Instructions for the task: Look through the data below and count each line where the word "right" appears. Reply with the count alone.

Record excerpts:

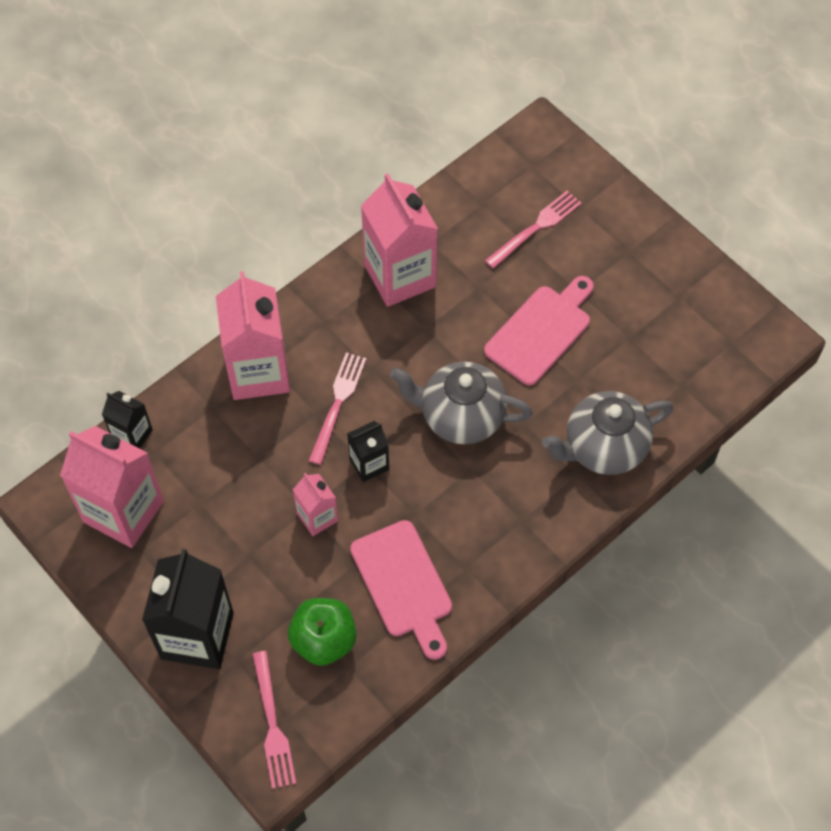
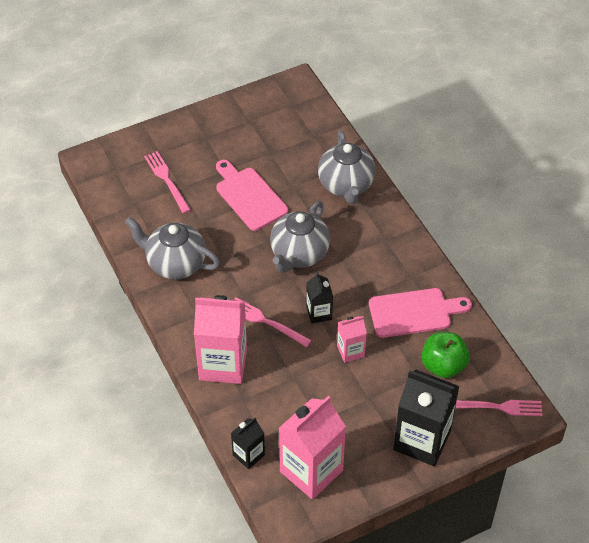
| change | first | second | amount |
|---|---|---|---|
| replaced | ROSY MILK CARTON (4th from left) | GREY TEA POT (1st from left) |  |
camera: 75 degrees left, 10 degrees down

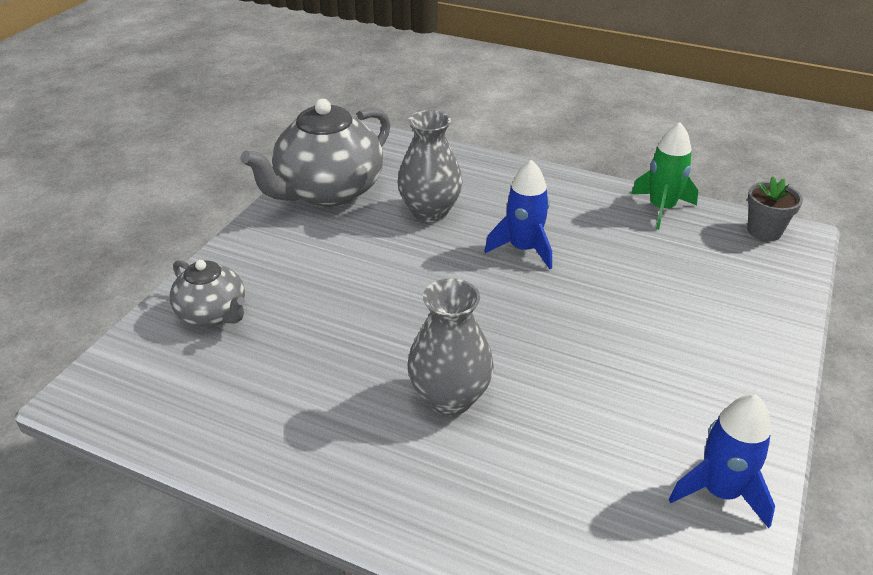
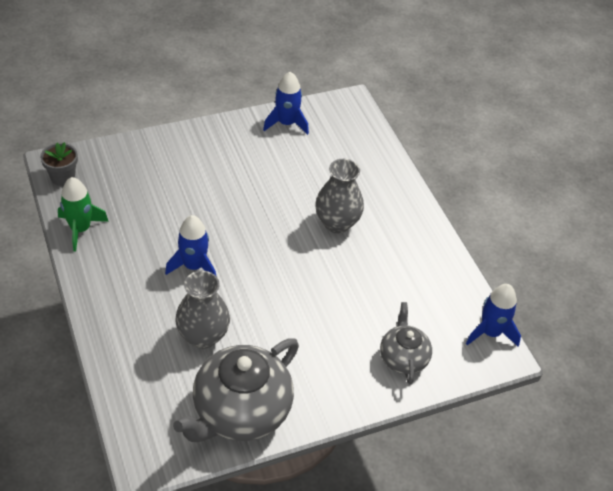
| change | first | second | amount |
|---|---|---|---|
| turned | GREY TEA POT (2nd from left in the first image) | GREY TEA POT (1st from left) | 135 degrees clockwise |
| added |  | BLUE SPACESHIP (3rd from left) |  |
camera: 140 degrees left, 10 degrees up

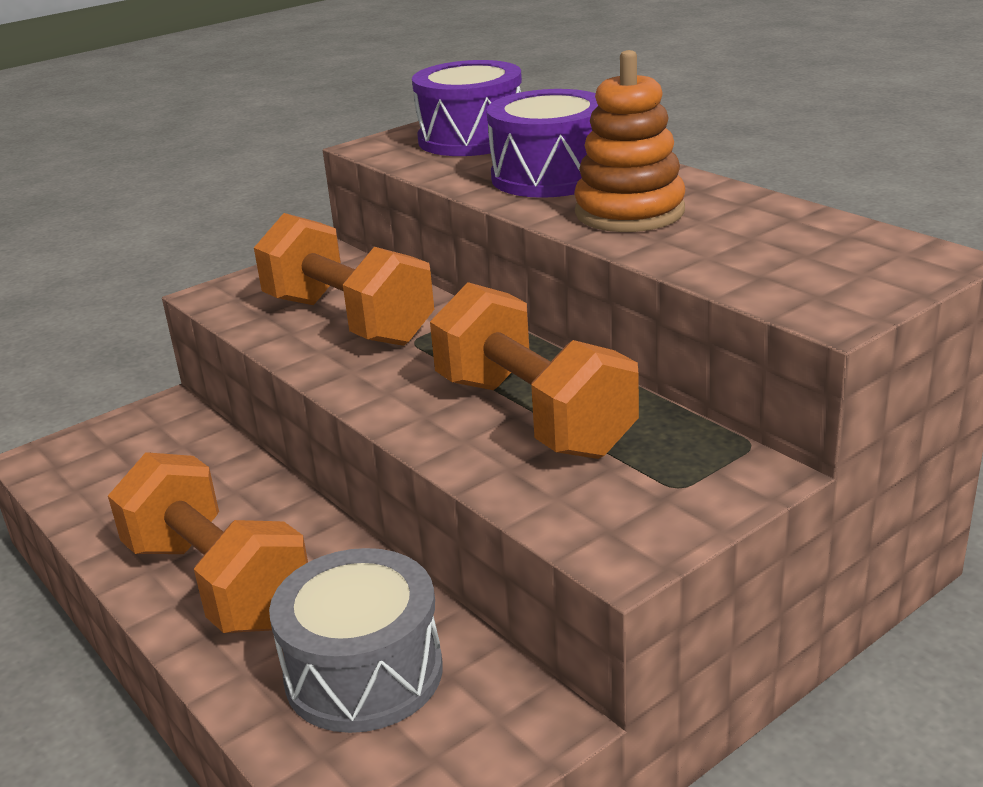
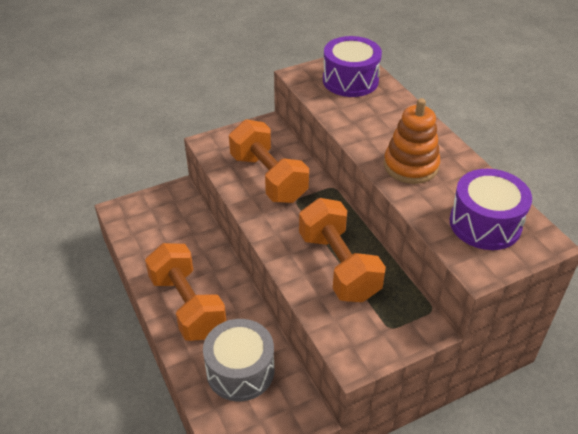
| change | first | second | amount |
|---|---|---|---|
| moved | ROYAL PURPLE TOY DRUM (2nd from left) |  |  |
camera: 10 degrees right, 15 degrees up

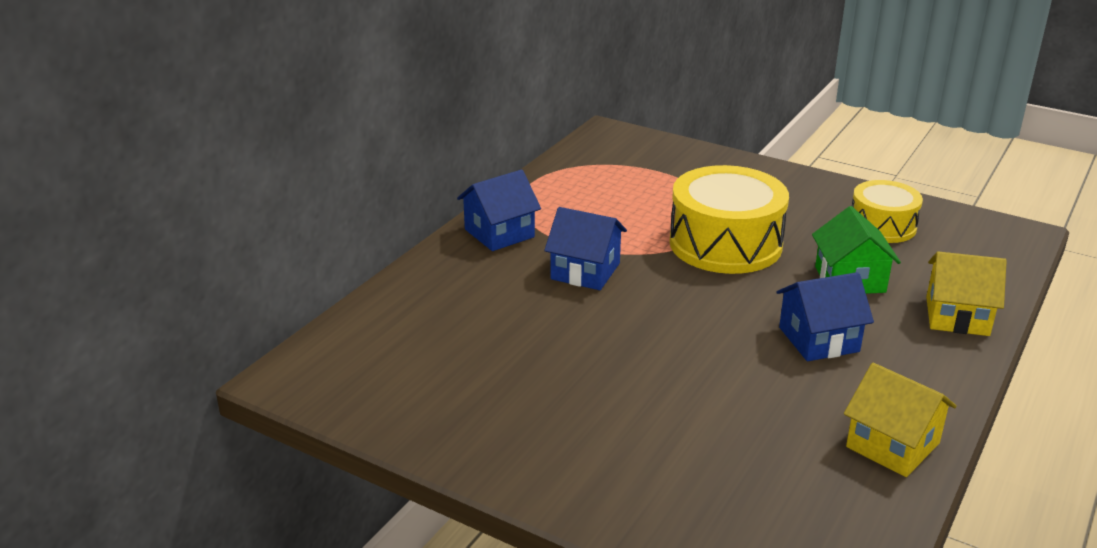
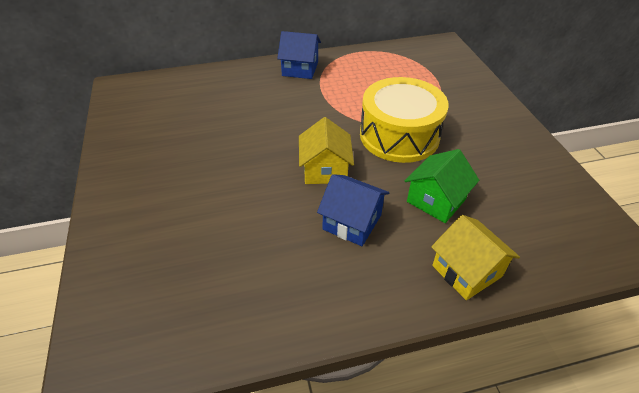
| change | first | second | amount |
|---|---|---|---|
| removed | BLUE COTTAGE (2nd from left) |  |  |
| moved | GOLDEN COTTAGE (1st from left) |  |  |
| removed | GOLDEN TOY DRUM (2nd from left) |  |  |
camera: 45 degrees right, 15 degrees up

Output for this task: 2